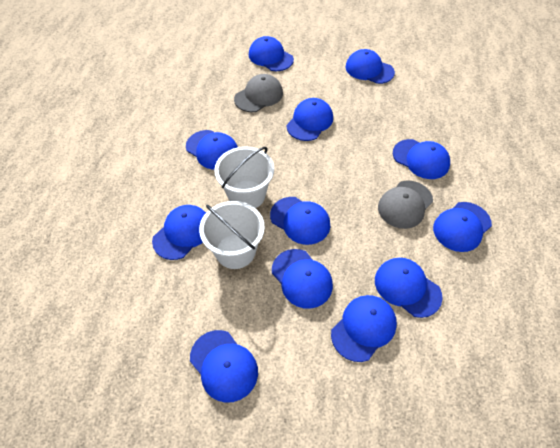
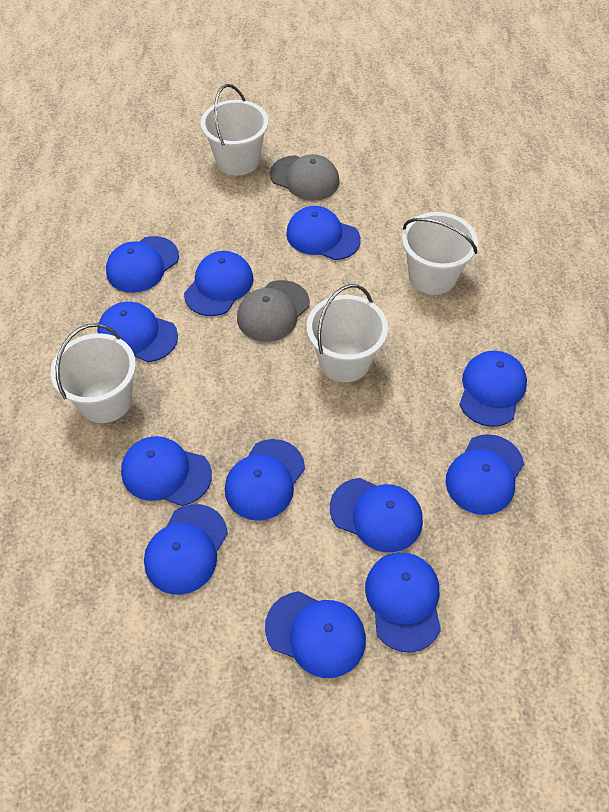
white bucket: 2 -> 4

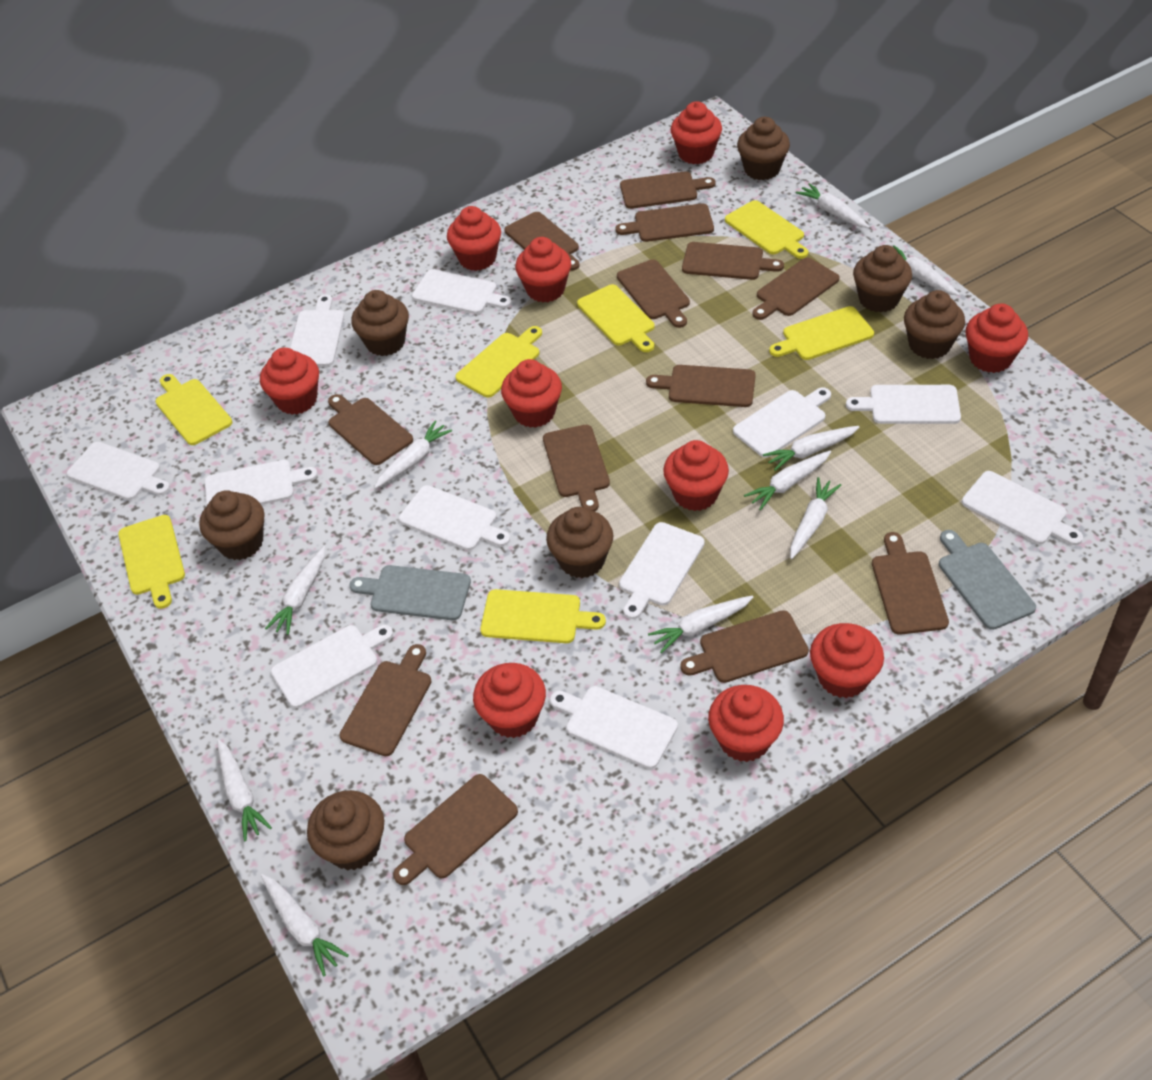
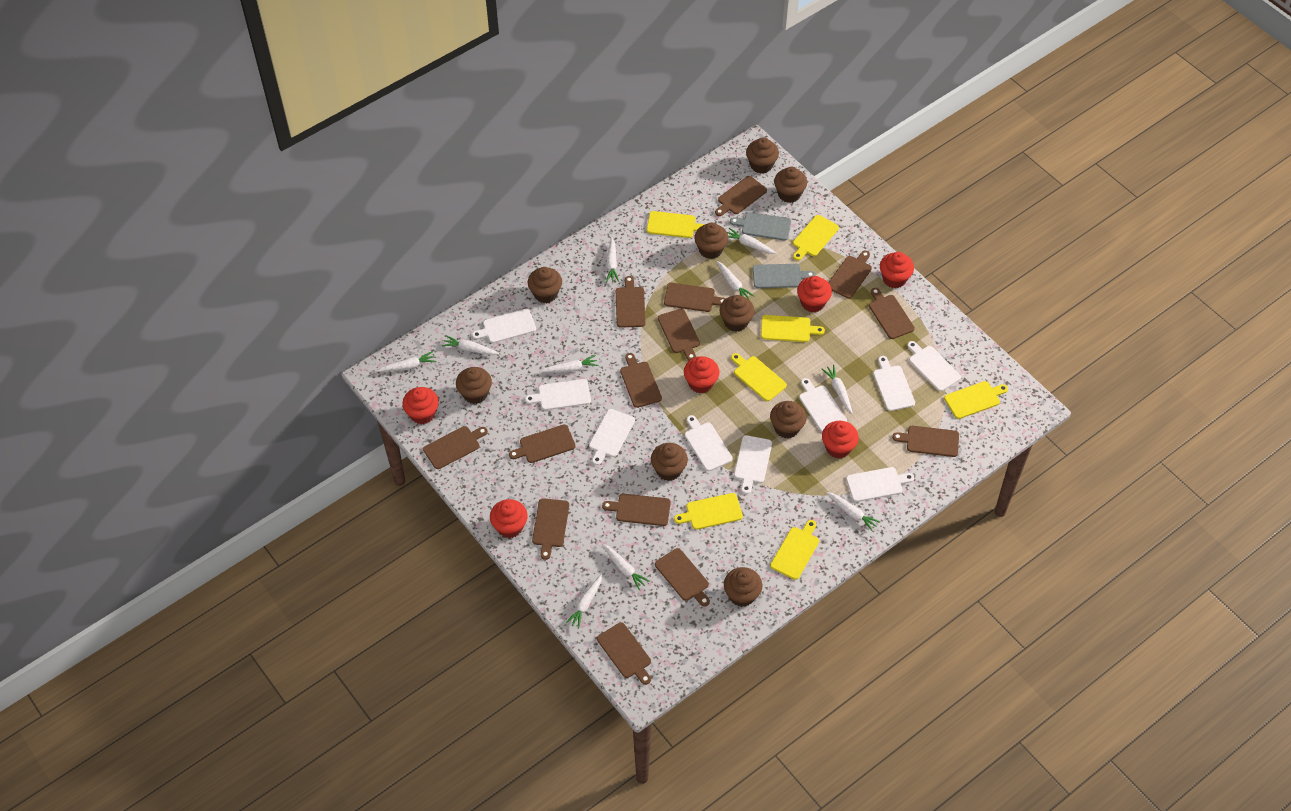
brown cupcake: 7 -> 9
brown cutting board: 13 -> 14
red cupcake: 10 -> 6
white cutting board: 11 -> 9

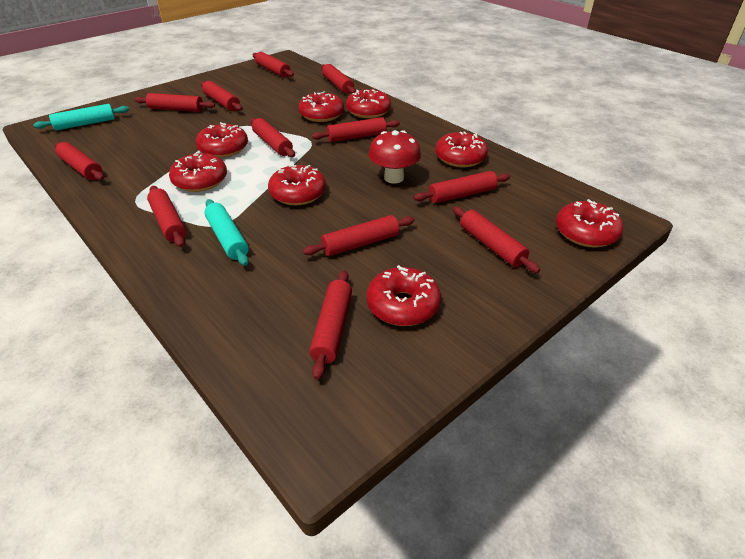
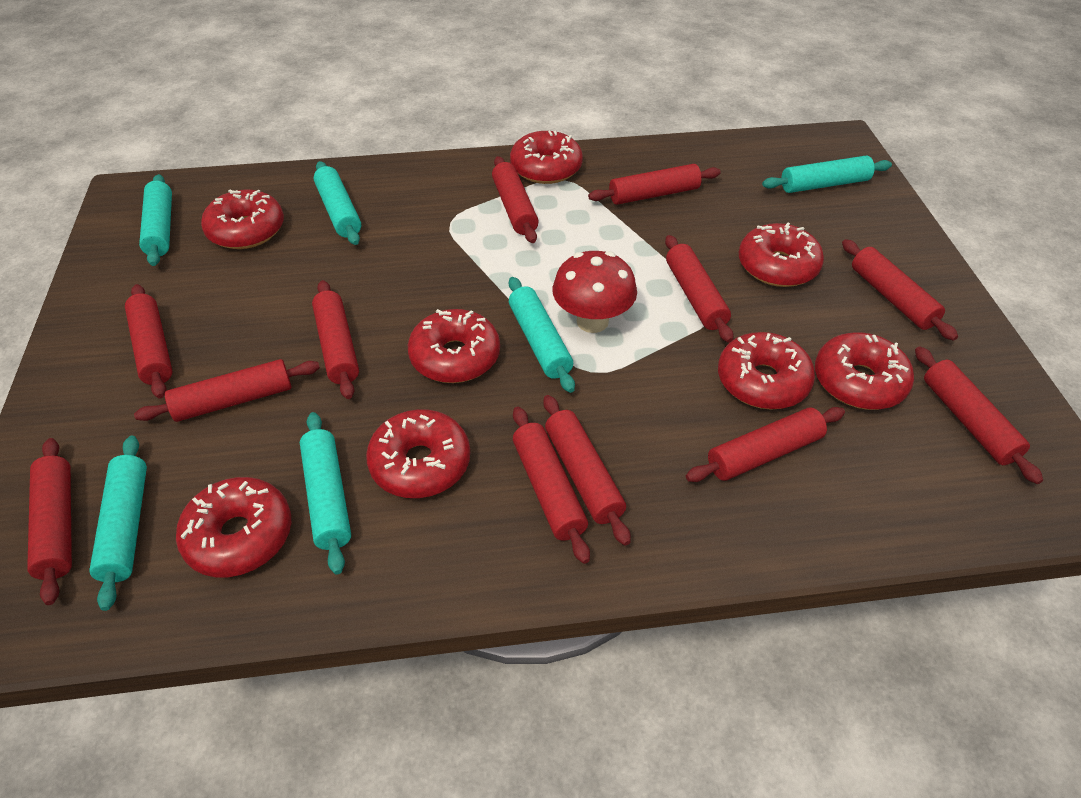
turquoise rolling pin: 2 -> 6

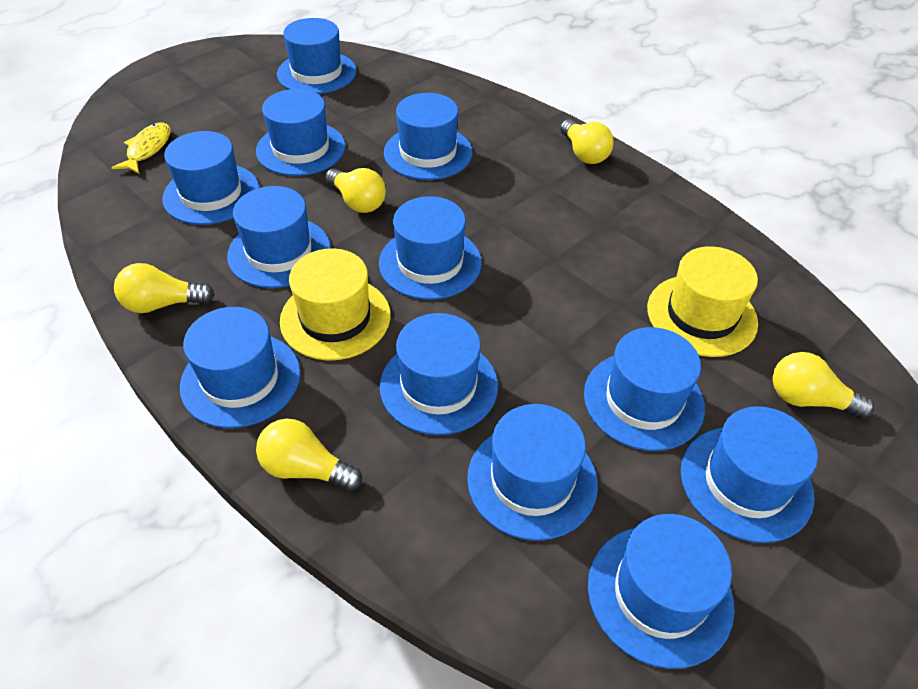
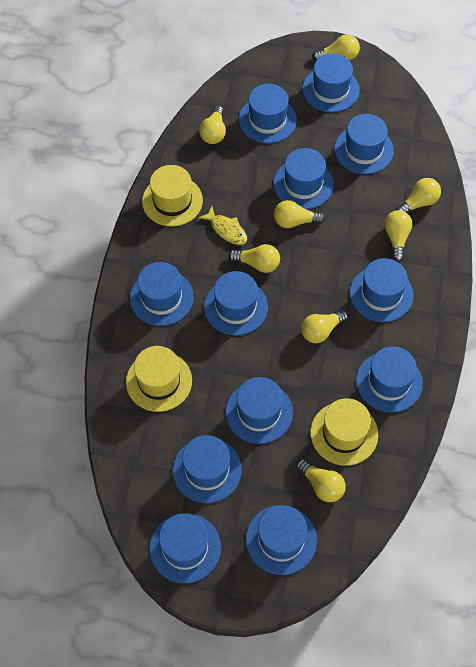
yellow hat: 2 -> 3
yellow light bulb: 5 -> 8

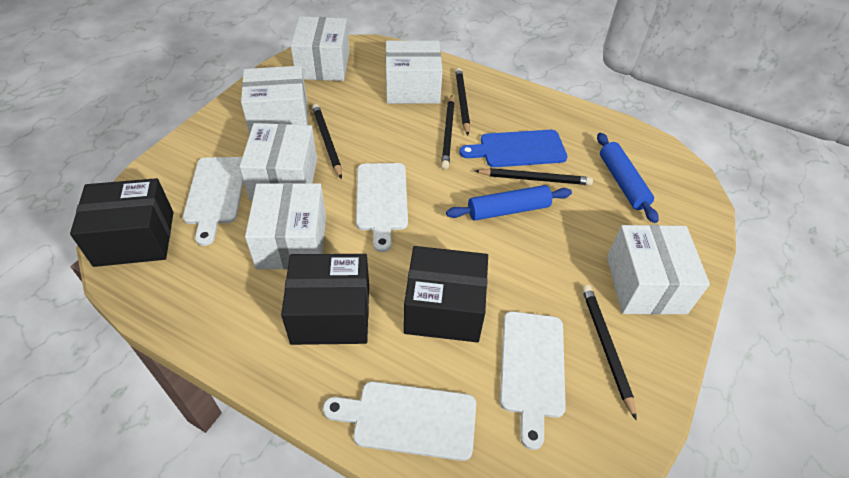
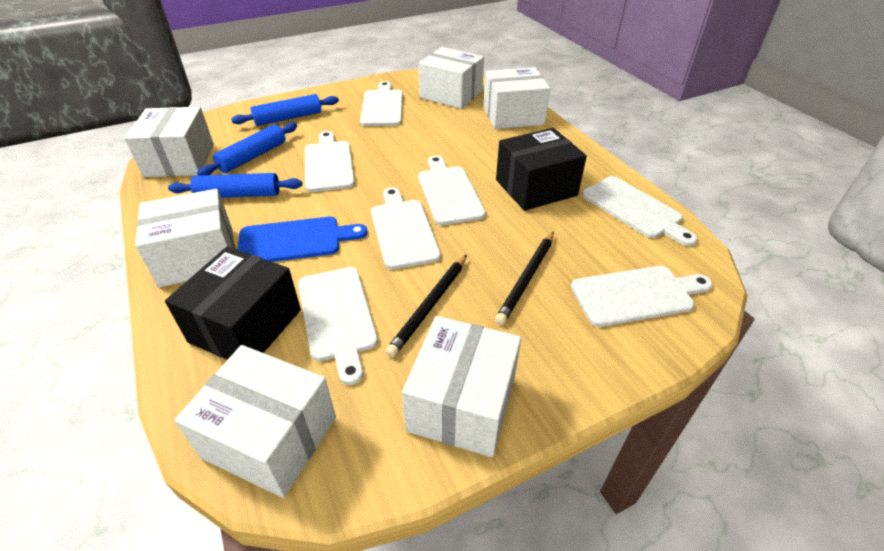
black box: 3 -> 2
black pencil: 5 -> 2
blue rolling pin: 2 -> 3
white cutting board: 4 -> 7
+ + +
> _Action item_
Print the lines from the line with "turquoise rolling pin: 2 -> 6" to the end of the data above. Include both ends, exclude the pictures, and add nothing else.

> _Reply to the exercise_
turquoise rolling pin: 2 -> 6

yellow hat: 2 -> 3
yellow light bulb: 5 -> 8

black box: 3 -> 2
black pencil: 5 -> 2
blue rolling pin: 2 -> 3
white cutting board: 4 -> 7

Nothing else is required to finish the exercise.